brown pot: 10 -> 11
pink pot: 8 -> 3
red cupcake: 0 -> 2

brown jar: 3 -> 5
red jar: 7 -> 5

» WHAT TO DO
Reproduce all the records, exactly and in full.

» COMPLETED TASK
brown pot: 10 -> 11
pink pot: 8 -> 3
red cupcake: 0 -> 2

brown jar: 3 -> 5
red jar: 7 -> 5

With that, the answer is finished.